━━━ RECORDS FOR THE TASK ━━━

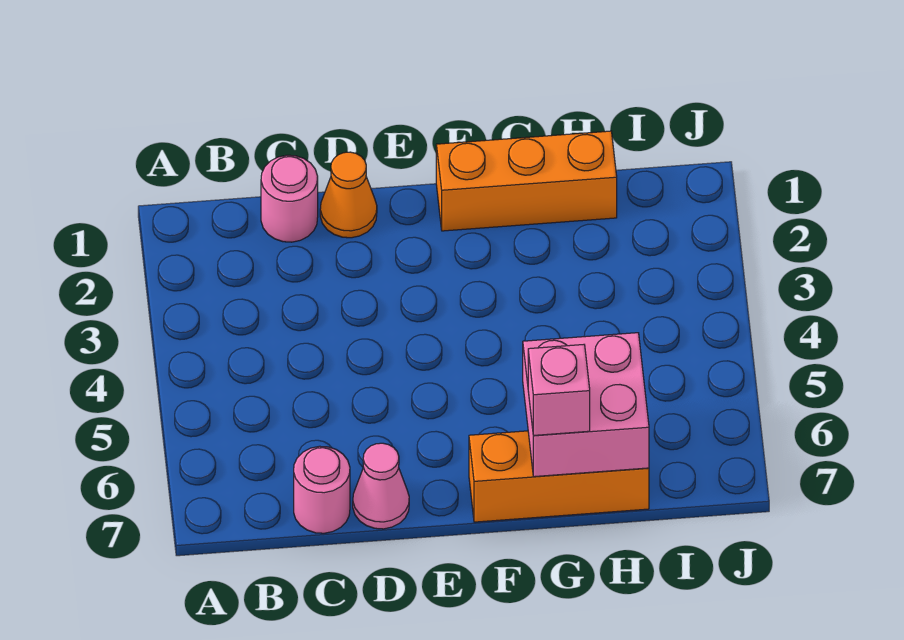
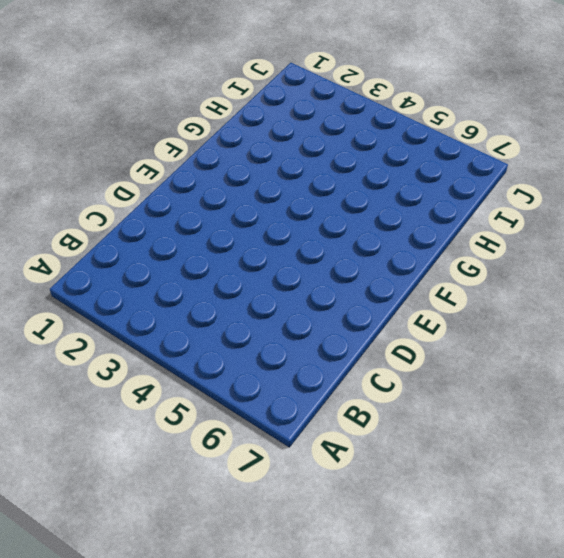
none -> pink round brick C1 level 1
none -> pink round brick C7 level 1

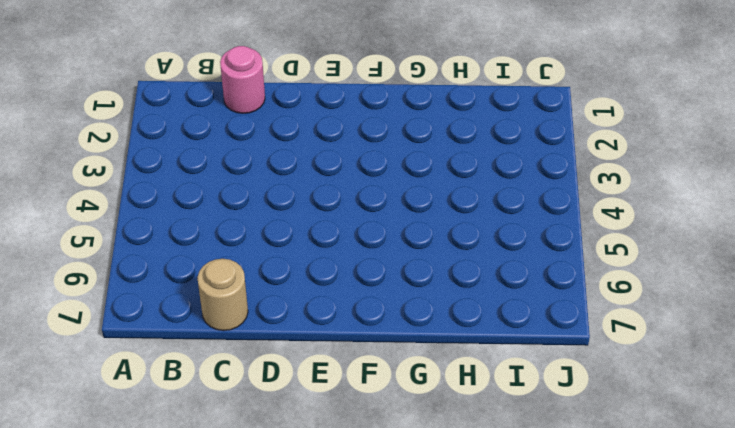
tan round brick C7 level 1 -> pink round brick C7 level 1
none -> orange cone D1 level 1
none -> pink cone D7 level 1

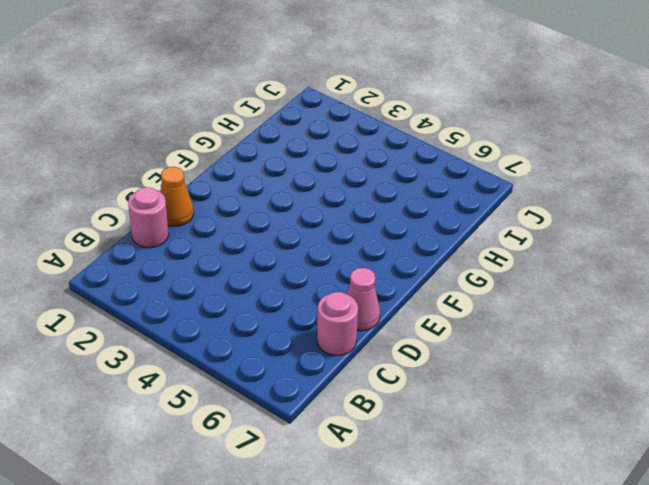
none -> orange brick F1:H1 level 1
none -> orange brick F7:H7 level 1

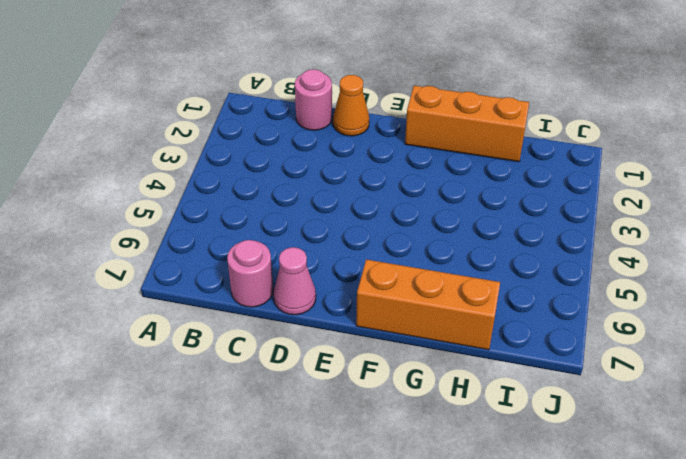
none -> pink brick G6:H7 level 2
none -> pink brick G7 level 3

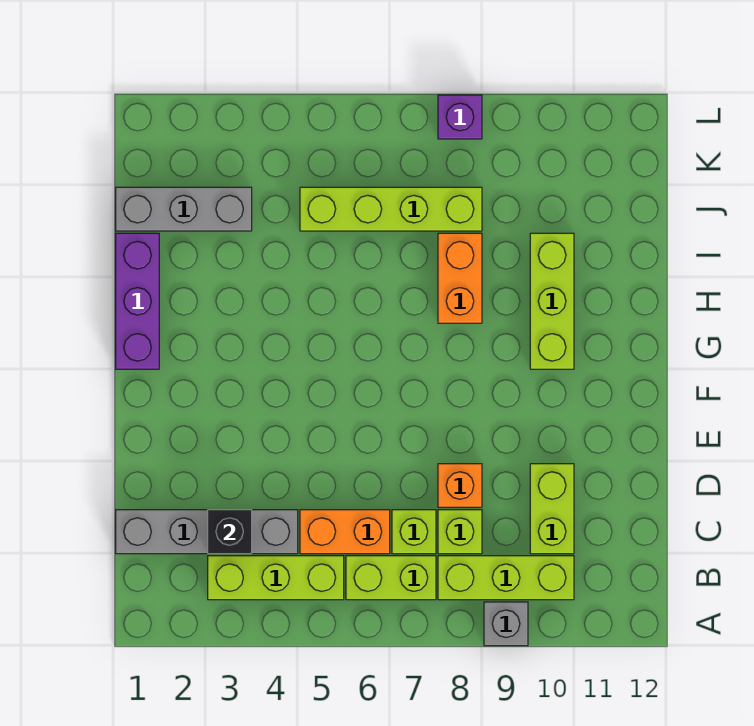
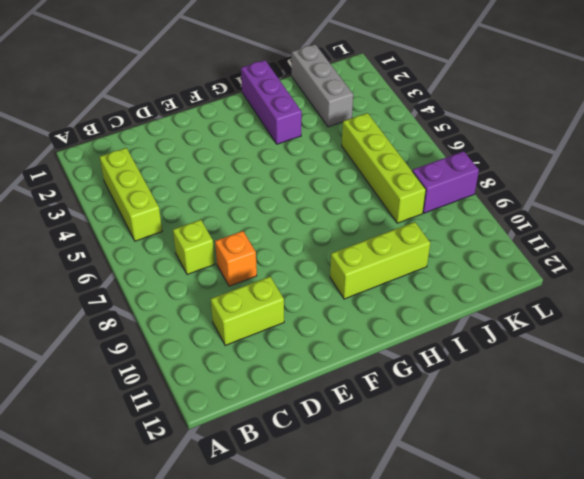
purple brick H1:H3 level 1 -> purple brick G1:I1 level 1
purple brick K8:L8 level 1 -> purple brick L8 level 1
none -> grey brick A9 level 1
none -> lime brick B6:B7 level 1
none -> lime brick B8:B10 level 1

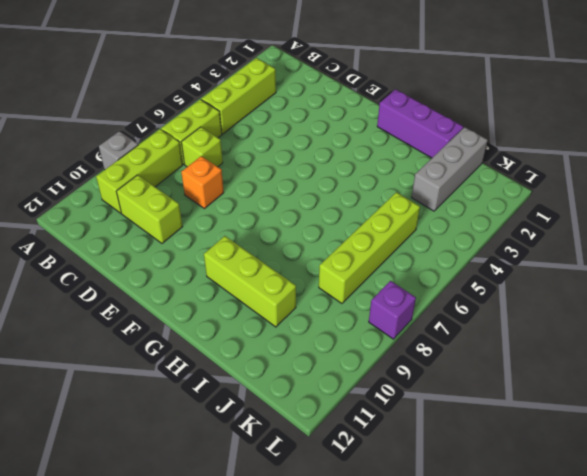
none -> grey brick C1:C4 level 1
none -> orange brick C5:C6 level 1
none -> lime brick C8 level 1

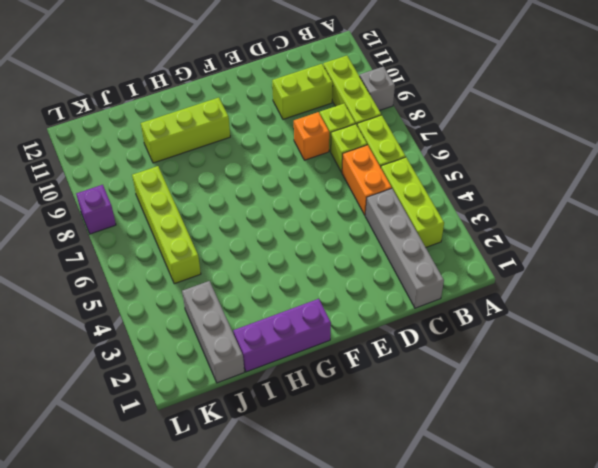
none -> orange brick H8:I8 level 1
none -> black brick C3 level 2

━━━
━━━ RECORDS FOR THE TASK ━━━

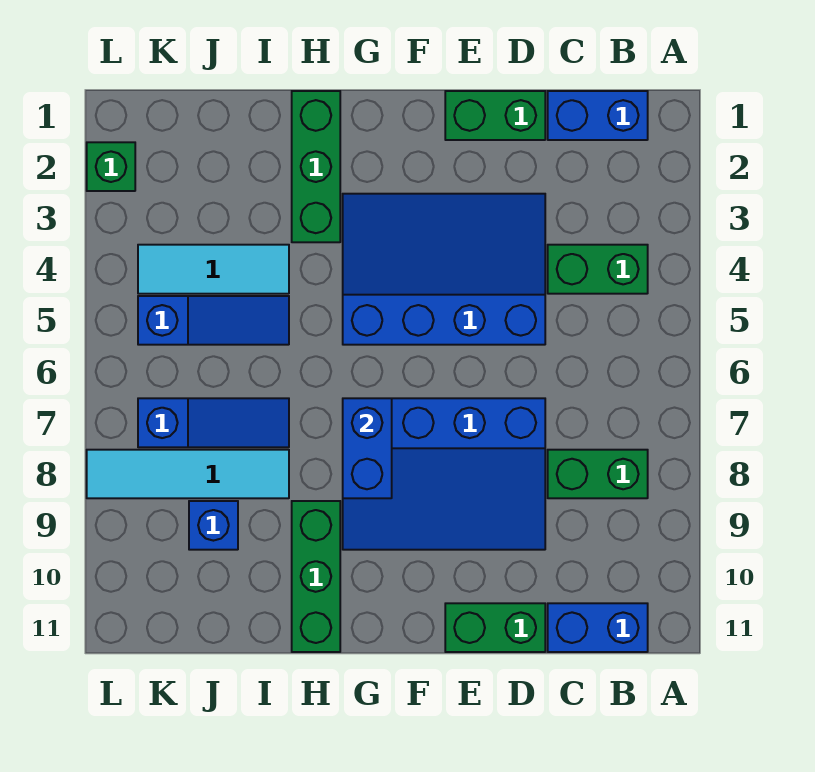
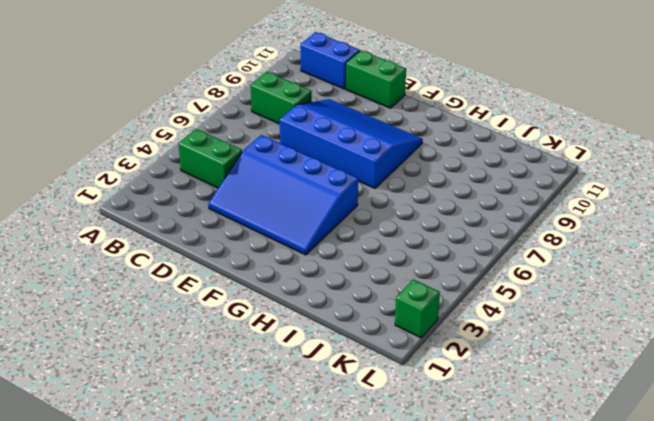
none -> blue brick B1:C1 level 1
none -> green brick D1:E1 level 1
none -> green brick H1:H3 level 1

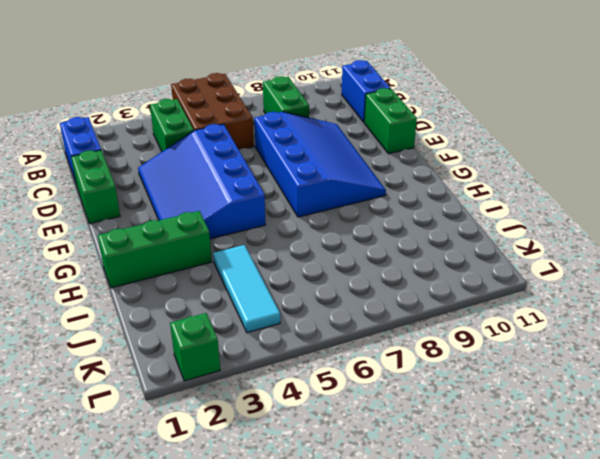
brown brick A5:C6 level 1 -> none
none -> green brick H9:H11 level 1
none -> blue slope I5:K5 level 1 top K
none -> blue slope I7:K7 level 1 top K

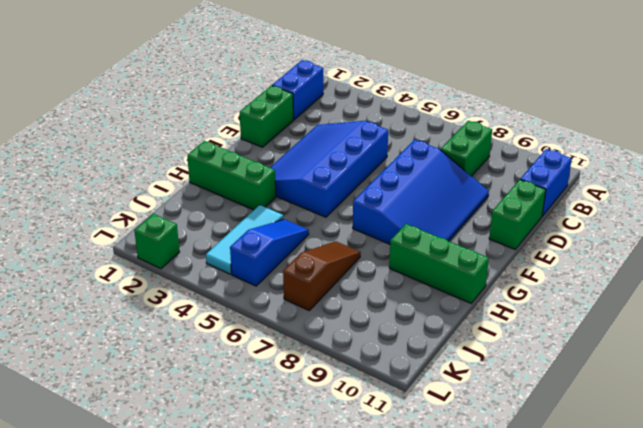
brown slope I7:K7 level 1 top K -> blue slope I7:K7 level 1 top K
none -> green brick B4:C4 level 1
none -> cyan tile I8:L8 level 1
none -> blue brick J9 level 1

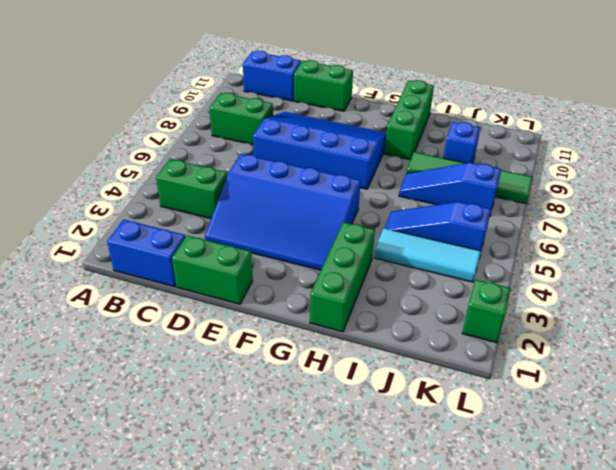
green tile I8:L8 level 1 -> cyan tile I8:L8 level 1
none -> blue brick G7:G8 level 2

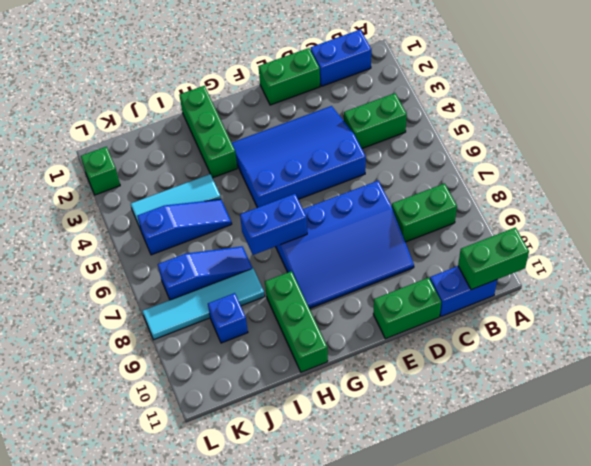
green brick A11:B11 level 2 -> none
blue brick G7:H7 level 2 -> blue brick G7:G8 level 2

━━━
━━━ RECORDS FOR THE TASK ━━━

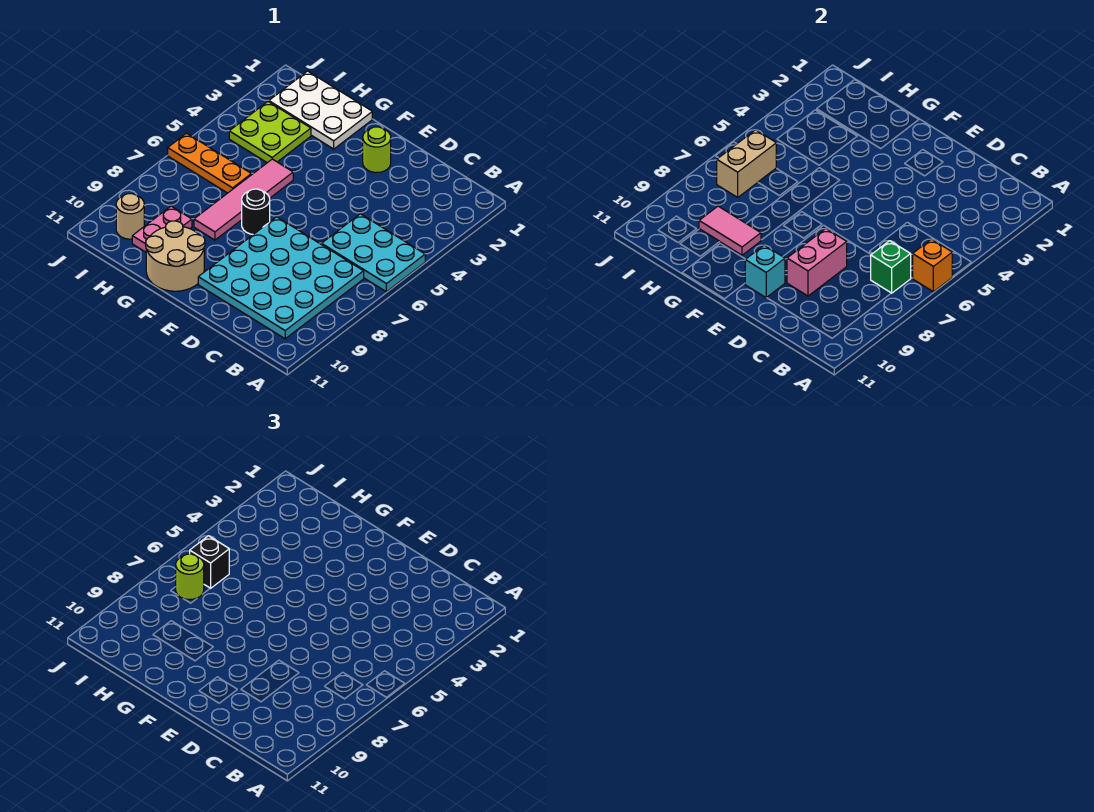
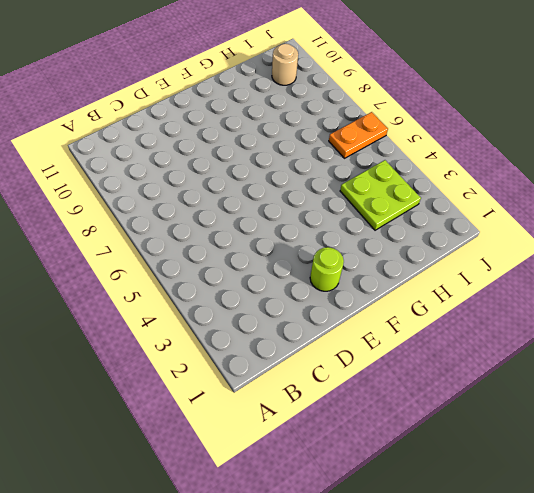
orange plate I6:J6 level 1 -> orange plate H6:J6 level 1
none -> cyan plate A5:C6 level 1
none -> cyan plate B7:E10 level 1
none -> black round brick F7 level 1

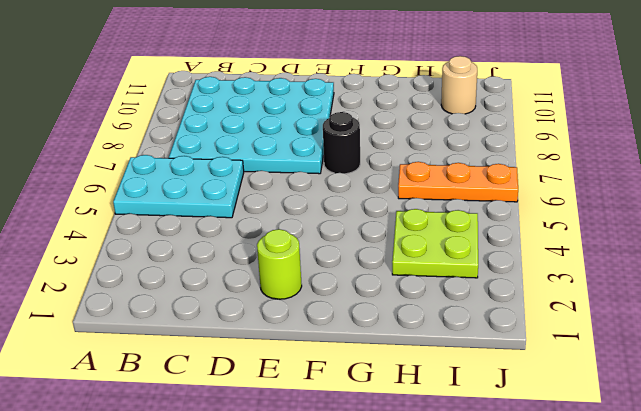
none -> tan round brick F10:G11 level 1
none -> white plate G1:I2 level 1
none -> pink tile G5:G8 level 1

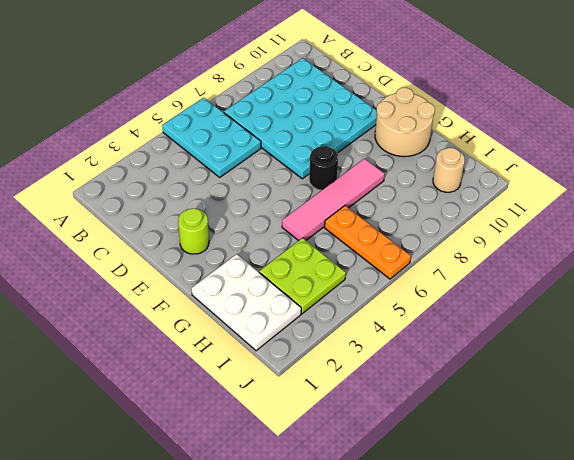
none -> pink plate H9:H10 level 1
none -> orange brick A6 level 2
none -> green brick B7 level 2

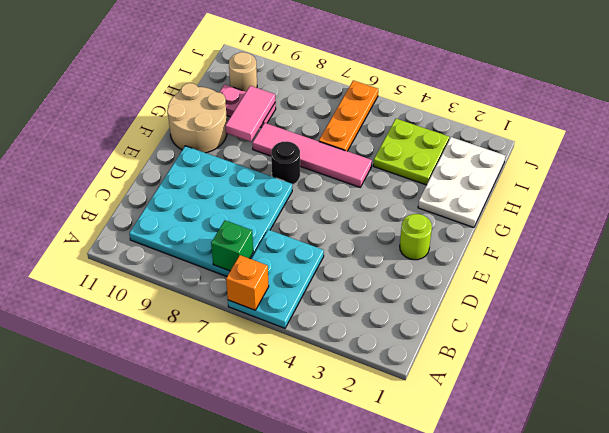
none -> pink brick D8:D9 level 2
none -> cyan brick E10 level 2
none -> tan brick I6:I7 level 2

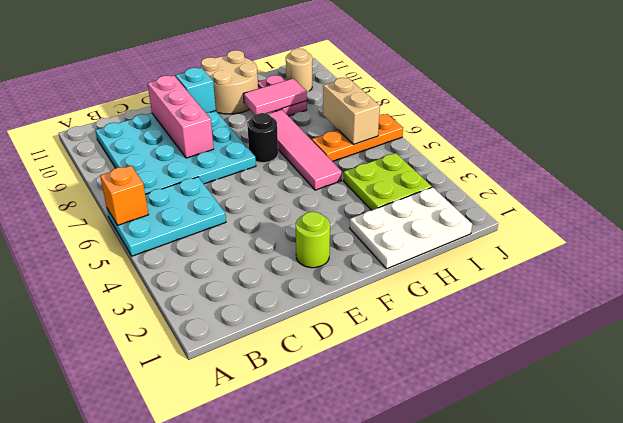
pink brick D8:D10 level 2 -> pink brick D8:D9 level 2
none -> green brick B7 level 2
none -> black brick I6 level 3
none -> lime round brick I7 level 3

━━━

ACTIVITY – Print exactly, with no pictures, the lines above from the one that holds "none -> tan round brick F10:G11 level 1" through the one that holds "none -> lime round brick I7 level 3", both of them included.

OUTPUT BELOW –
none -> tan round brick F10:G11 level 1
none -> white plate G1:I2 level 1
none -> pink tile G5:G8 level 1

none -> pink plate H9:H10 level 1
none -> orange brick A6 level 2
none -> green brick B7 level 2

none -> pink brick D8:D9 level 2
none -> cyan brick E10 level 2
none -> tan brick I6:I7 level 2

pink brick D8:D10 level 2 -> pink brick D8:D9 level 2
none -> green brick B7 level 2
none -> black brick I6 level 3
none -> lime round brick I7 level 3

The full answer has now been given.